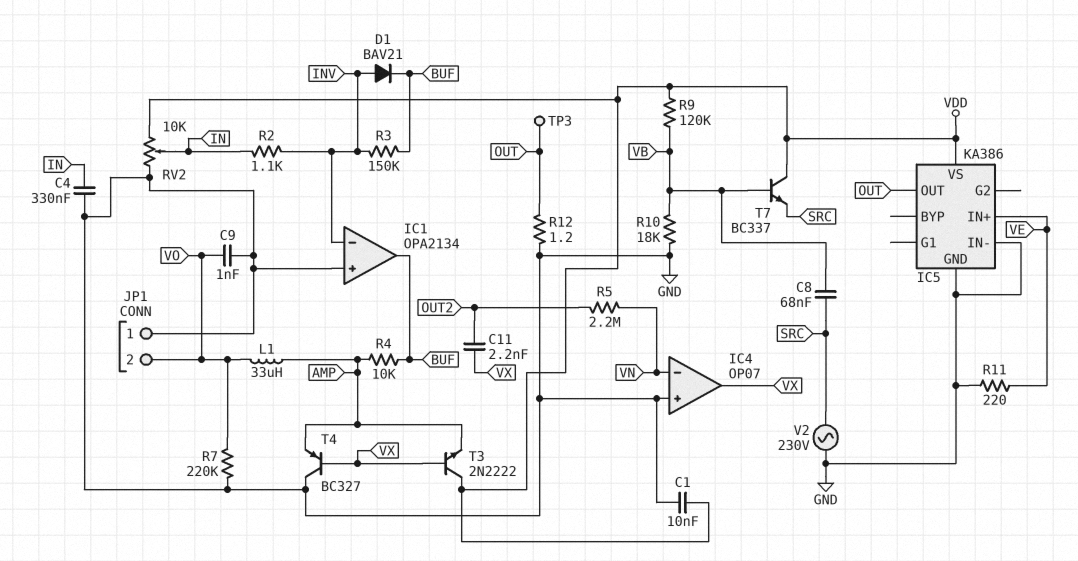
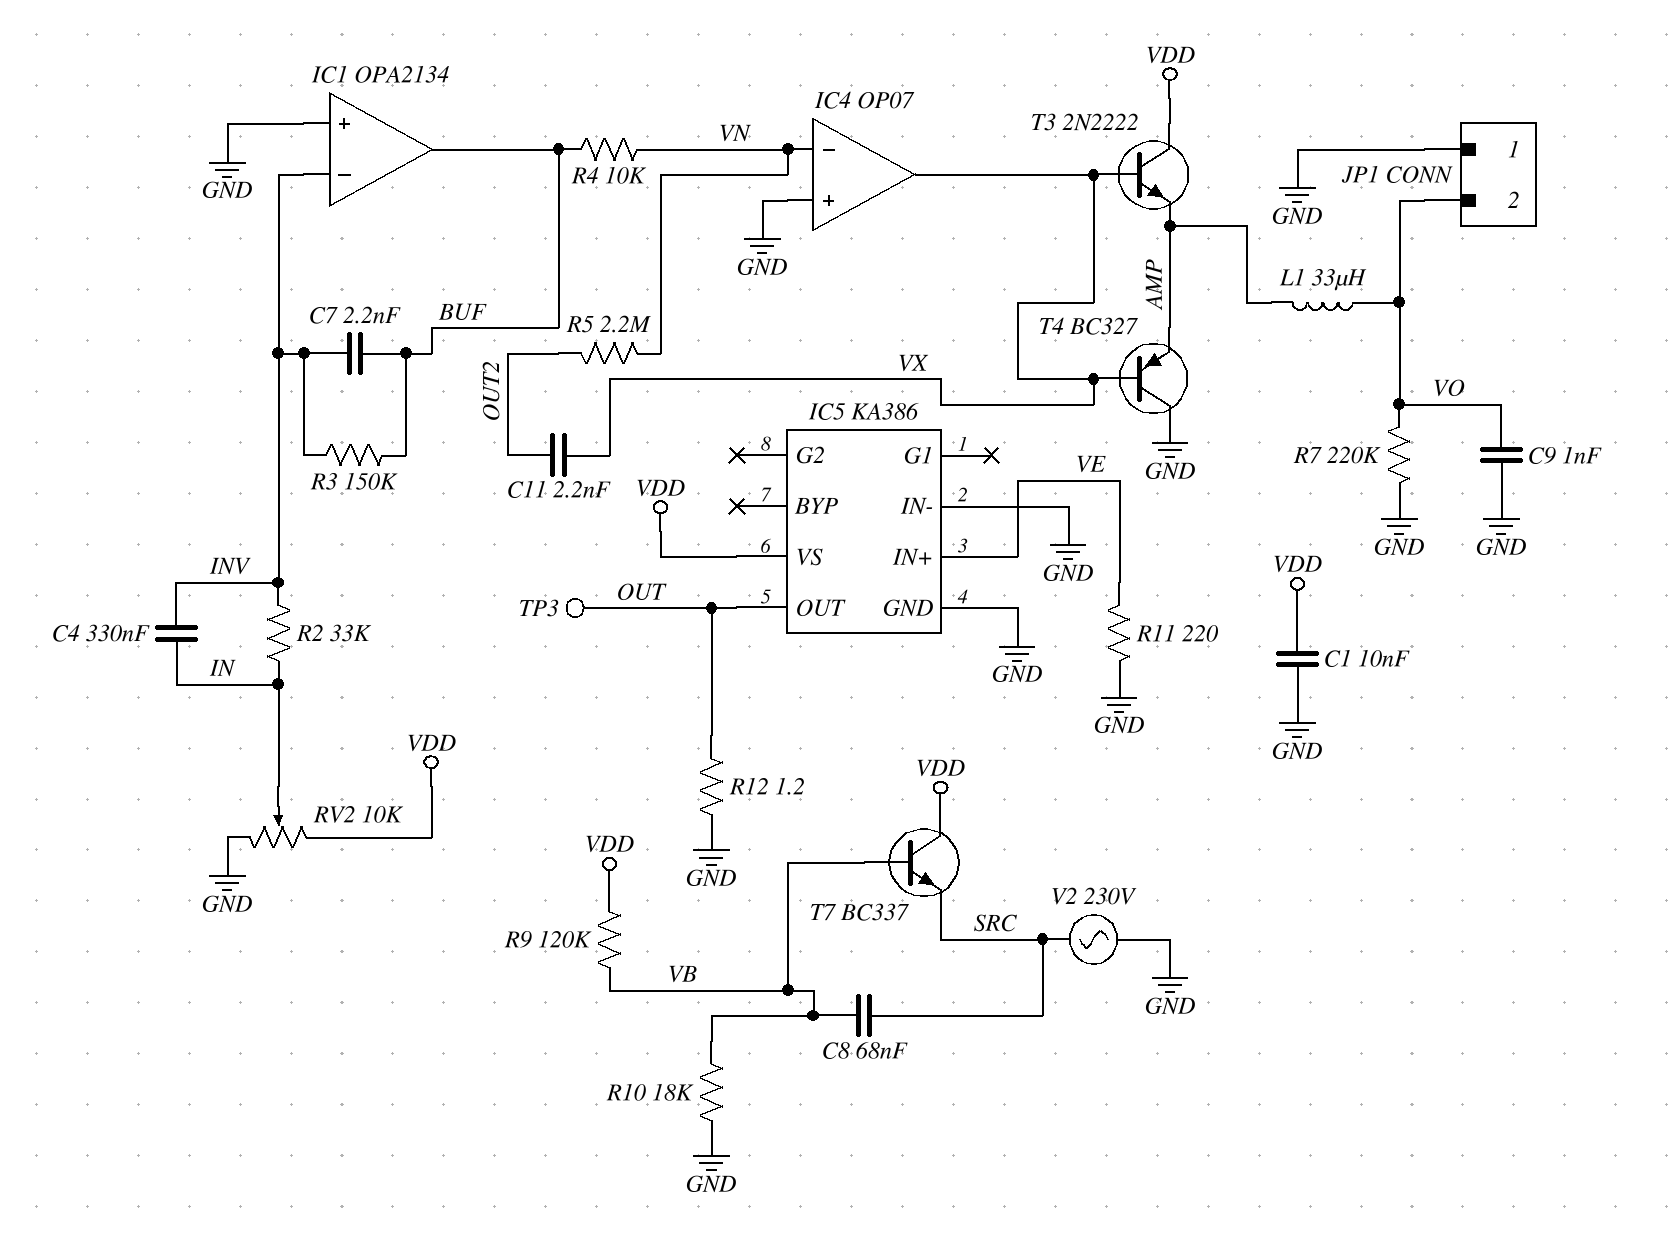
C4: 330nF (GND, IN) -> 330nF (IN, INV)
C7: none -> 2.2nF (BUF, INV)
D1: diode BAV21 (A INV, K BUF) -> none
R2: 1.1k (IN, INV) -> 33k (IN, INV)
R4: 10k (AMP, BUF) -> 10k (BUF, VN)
* * * * * * *
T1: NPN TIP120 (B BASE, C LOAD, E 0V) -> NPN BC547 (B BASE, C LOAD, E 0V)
* * * * * * *
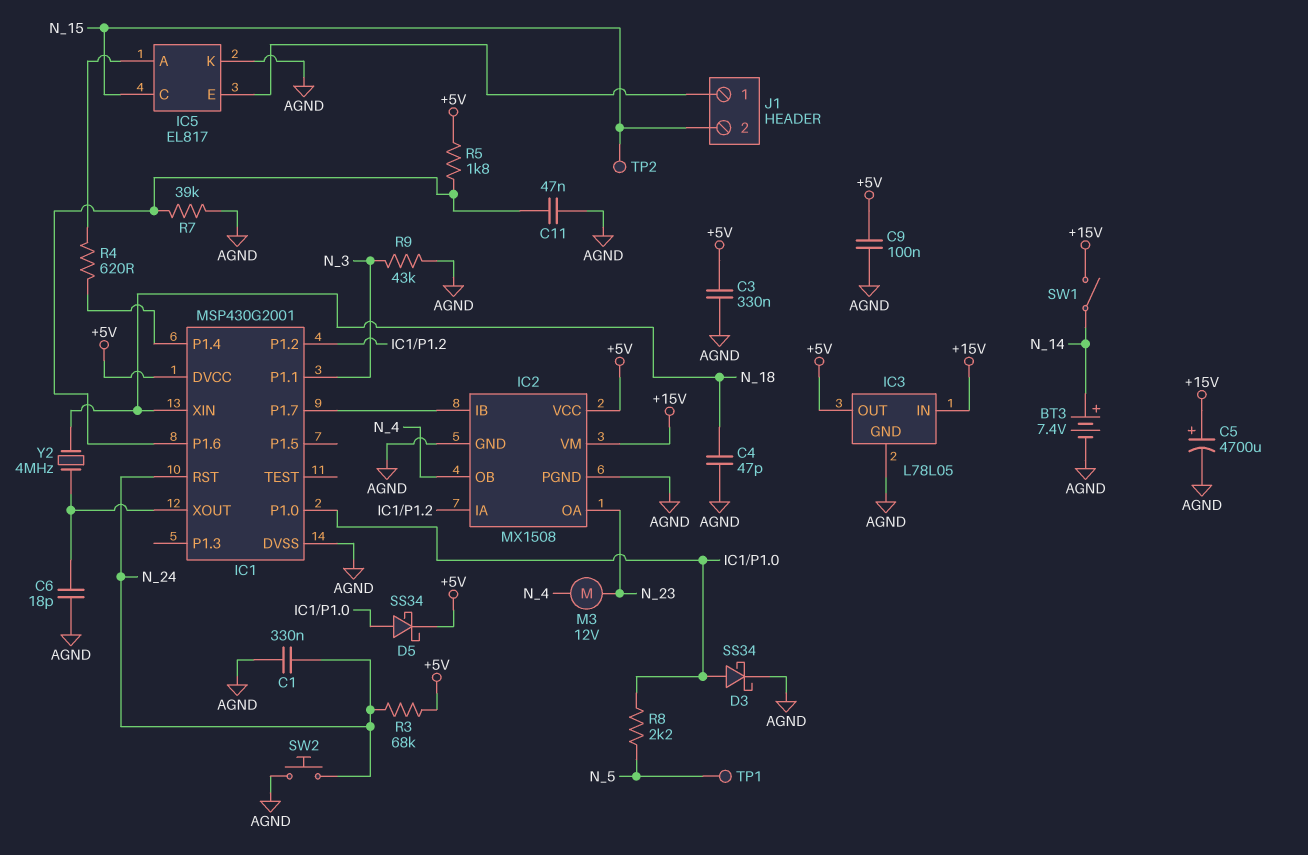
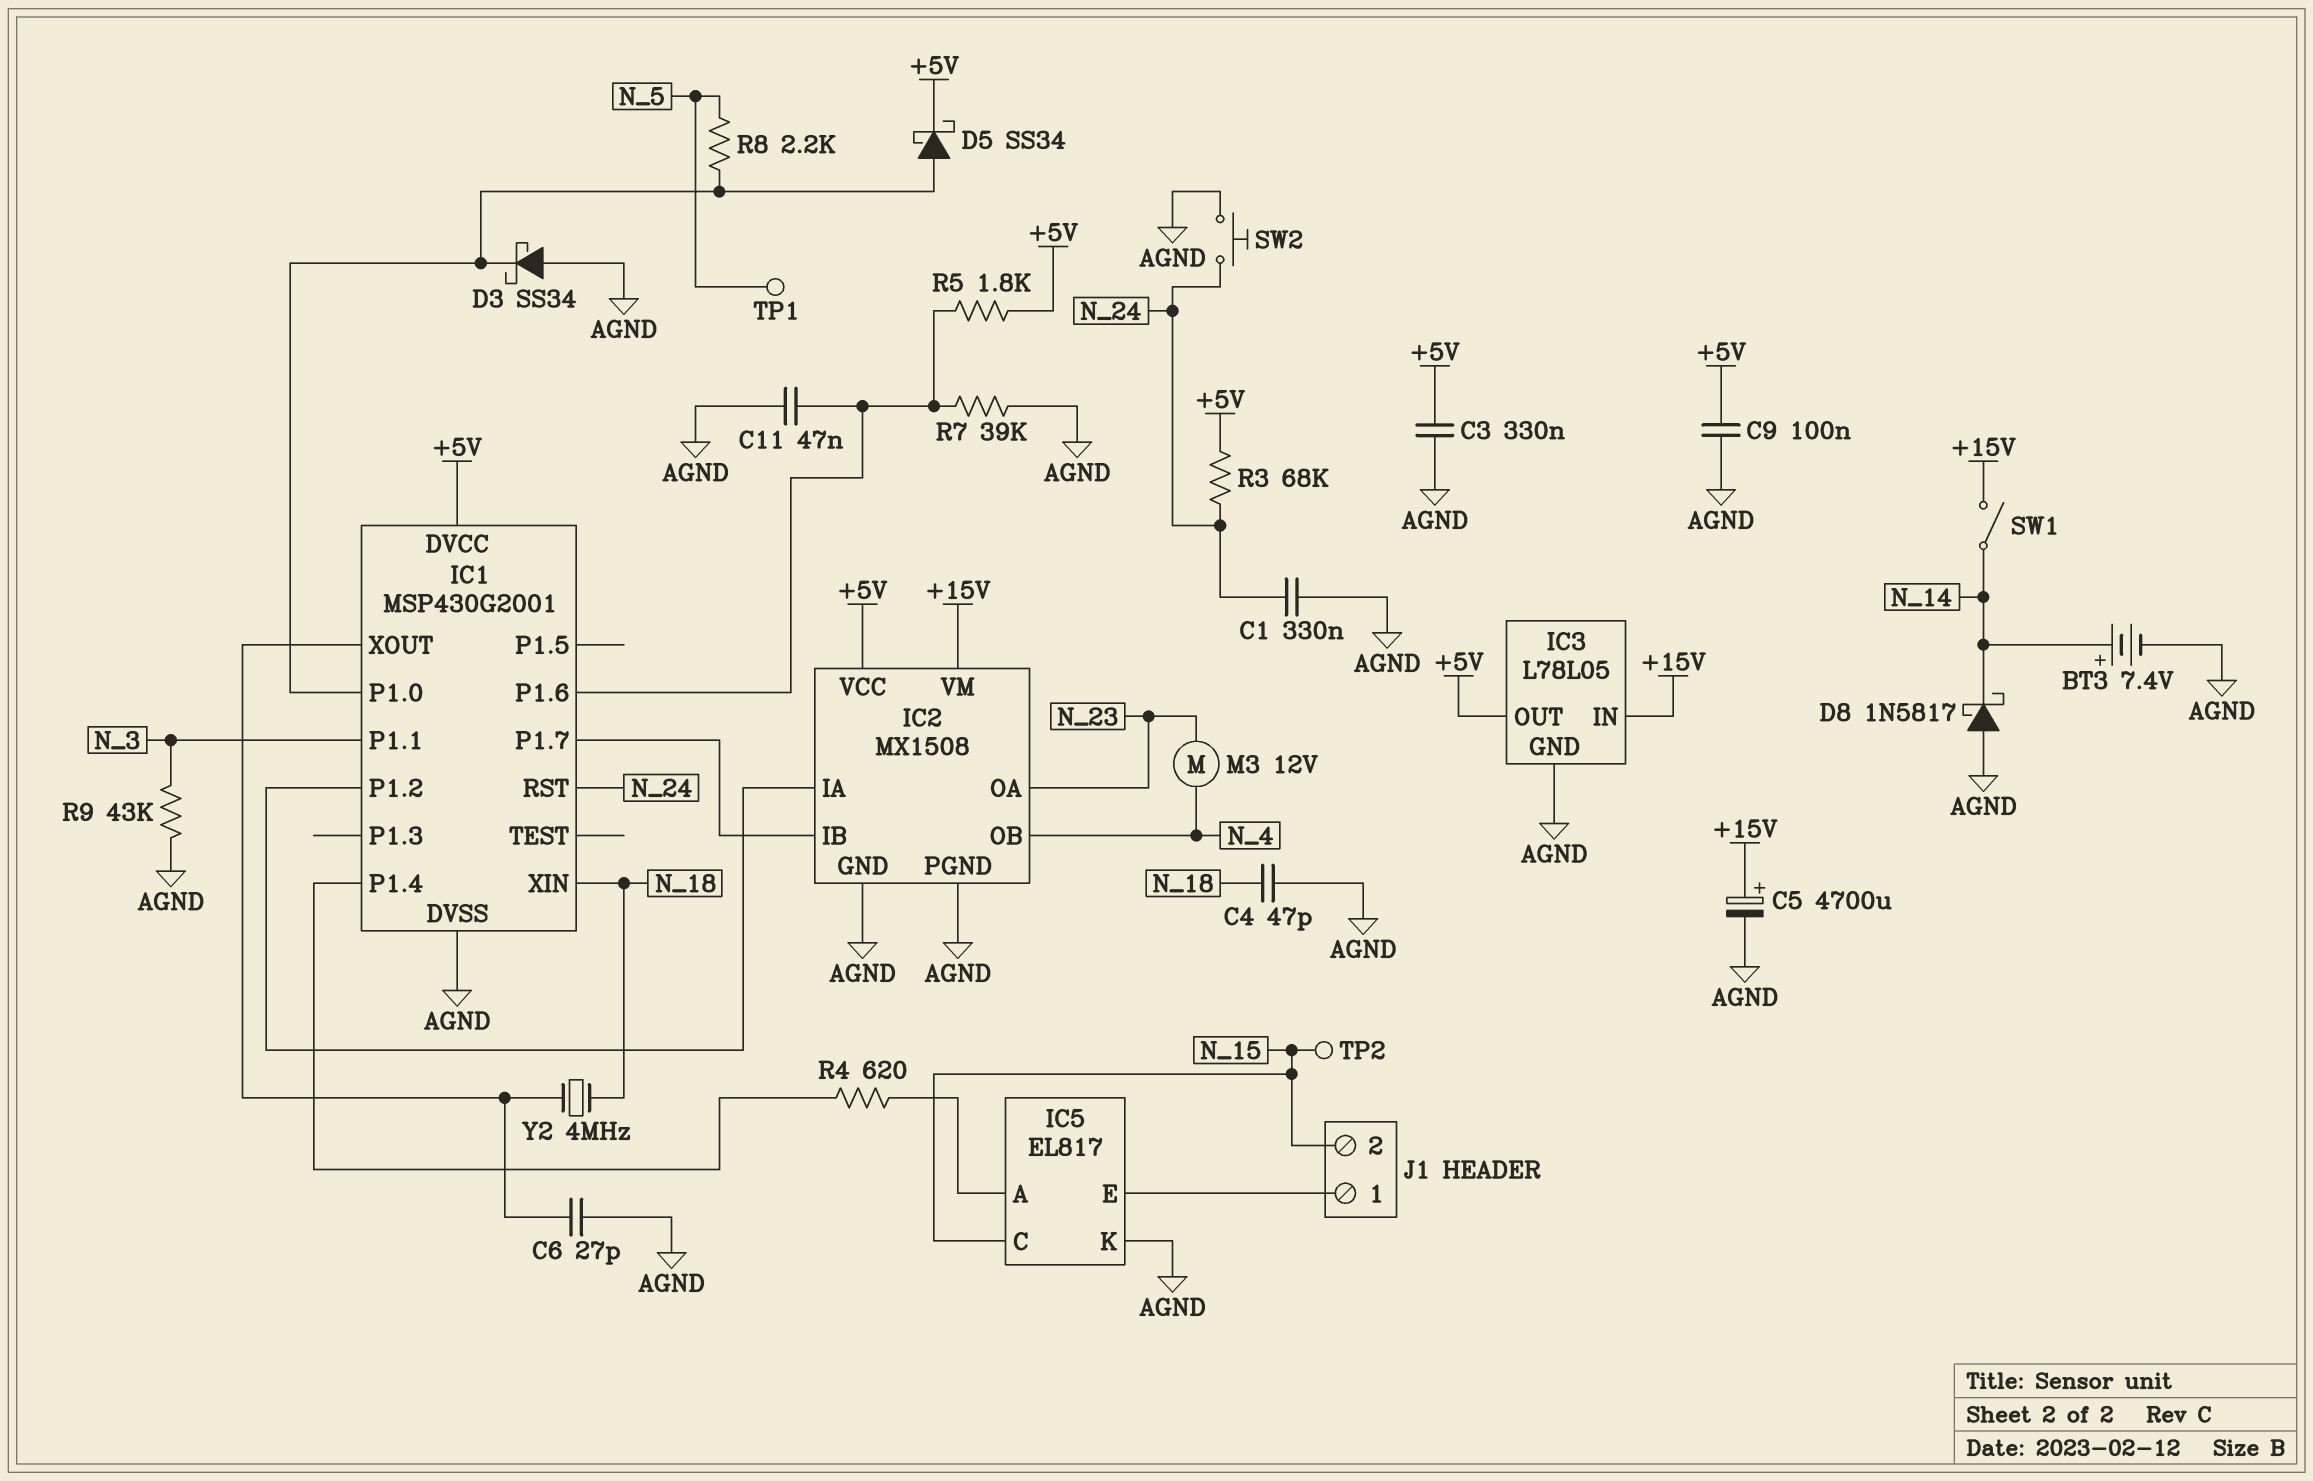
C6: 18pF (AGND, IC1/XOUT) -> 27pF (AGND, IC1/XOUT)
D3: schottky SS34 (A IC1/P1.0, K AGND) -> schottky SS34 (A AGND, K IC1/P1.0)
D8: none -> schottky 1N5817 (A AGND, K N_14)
* * * * * * *
Once you reach the line with "D3: schottky SS34" in the data above, copy it and every line after it exactly, up to and including the line with "D8: none -> schottky 1N5817 (A AGND, K N_14)".

* EXPECTED OUTPUT *
D3: schottky SS34 (A IC1/P1.0, K AGND) -> schottky SS34 (A AGND, K IC1/P1.0)
D8: none -> schottky 1N5817 (A AGND, K N_14)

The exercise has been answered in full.